§ **Work order**:
For the entries below, the result should be an exact transcription of the lines from the one with "C8: 47nF (MB, U1/PA7) -> none" up to and including the one with "U4 pin GND: 5V -> GND", and only those.

§ **Provided data**:
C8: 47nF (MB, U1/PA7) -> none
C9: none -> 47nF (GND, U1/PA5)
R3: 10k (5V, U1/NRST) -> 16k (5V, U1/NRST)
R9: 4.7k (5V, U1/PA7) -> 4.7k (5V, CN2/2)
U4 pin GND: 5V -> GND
* * *
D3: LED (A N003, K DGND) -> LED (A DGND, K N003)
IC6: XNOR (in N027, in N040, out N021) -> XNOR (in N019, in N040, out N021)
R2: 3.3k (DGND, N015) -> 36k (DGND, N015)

§ **Answer for this exercise**:
C8: 47nF (MB, U1/PA7) -> none
C9: none -> 47nF (GND, U1/PA5)
R3: 10k (5V, U1/NRST) -> 16k (5V, U1/NRST)
R9: 4.7k (5V, U1/PA7) -> 4.7k (5V, CN2/2)
U4 pin GND: 5V -> GND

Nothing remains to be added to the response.